Repeat the listing below in full and exactly, but without its pictures.

MATERIAL PROVIDED section start

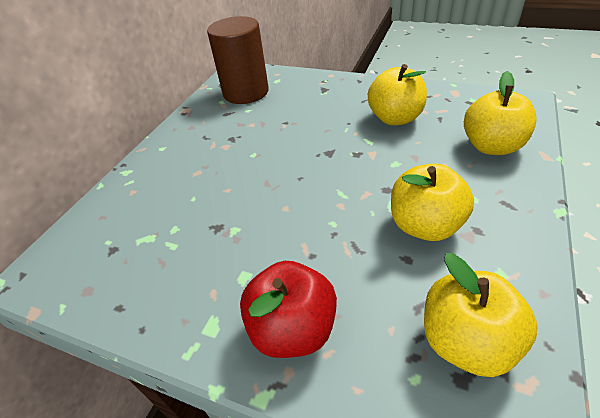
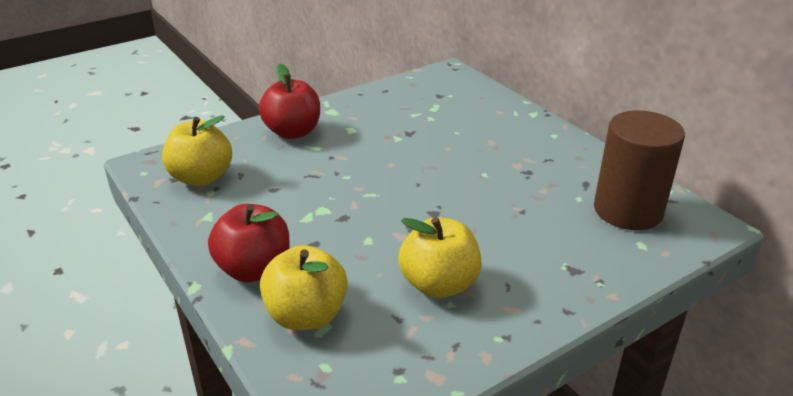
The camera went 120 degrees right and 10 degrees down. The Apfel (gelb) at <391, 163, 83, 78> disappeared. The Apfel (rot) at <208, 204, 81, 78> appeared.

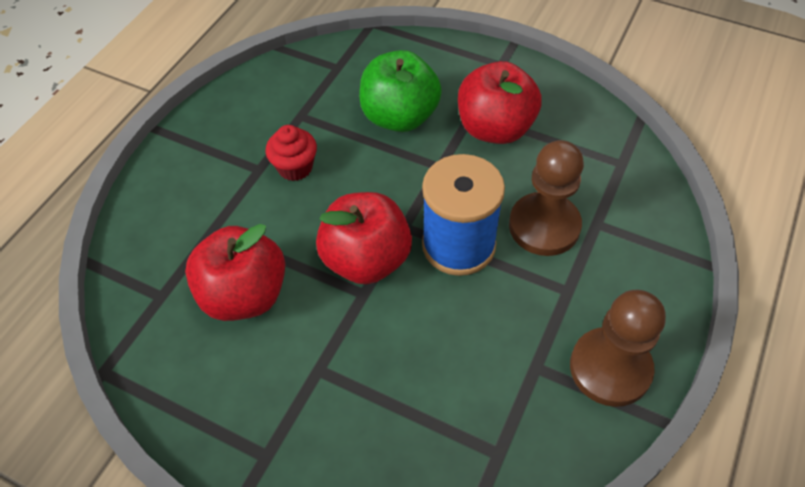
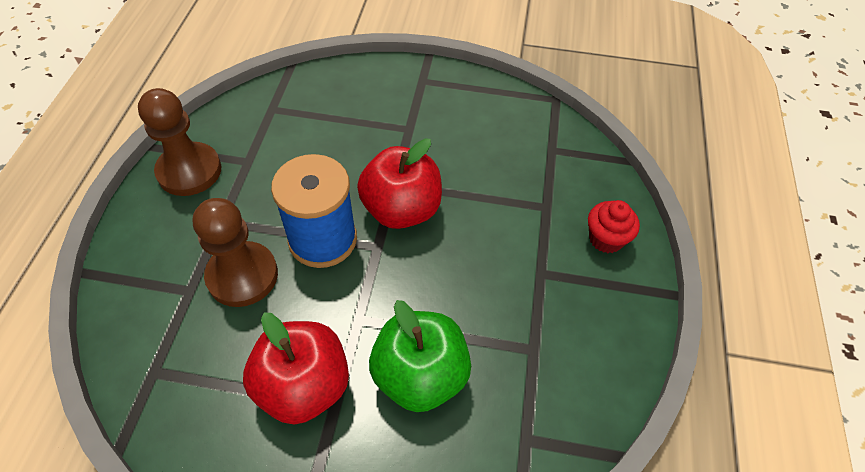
The camera went 160 degrees right and 0 degrees up. The Muffin (rot) moved from <266, 125, 51, 56> to <588, 200, 52, 53>. The Apfel (rot) at <185, 224, 100, 97> disappeared.

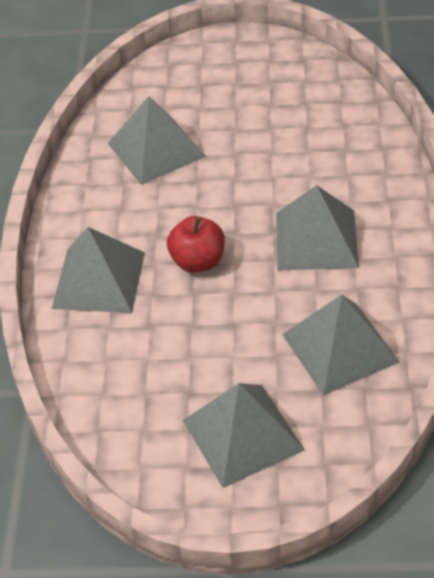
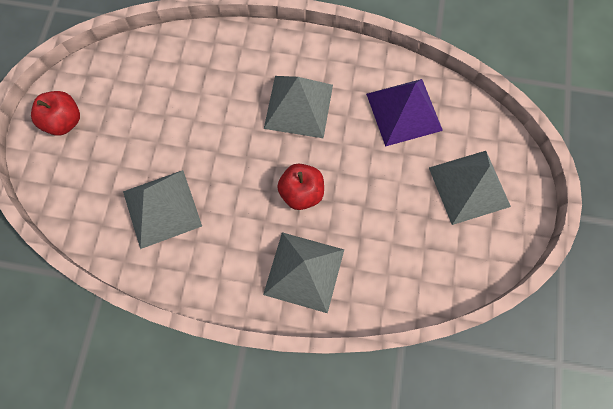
The camera went 85 degrees left and 25 degrees up. The Pyramide (grau) at <282, 294, 118, 101> became the Pyramide (lila) at <366, 79, 77, 68>. The Apfel (rot) at <31, 91, 49, 45> appeared.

MATERIAL PROVIDED section end

## REPLY
The camera went 120 degrees right and 10 degrees down. The Apfel (gelb) at <391, 163, 83, 78> disappeared. The Apfel (rot) at <208, 204, 81, 78> appeared.

The camera went 160 degrees right and 0 degrees up. The Muffin (rot) moved from <266, 125, 51, 56> to <588, 200, 52, 53>. The Apfel (rot) at <185, 224, 100, 97> disappeared.

The camera went 85 degrees left and 25 degrees up. The Pyramide (grau) at <282, 294, 118, 101> became the Pyramide (lila) at <366, 79, 77, 68>. The Apfel (rot) at <31, 91, 49, 45> appeared.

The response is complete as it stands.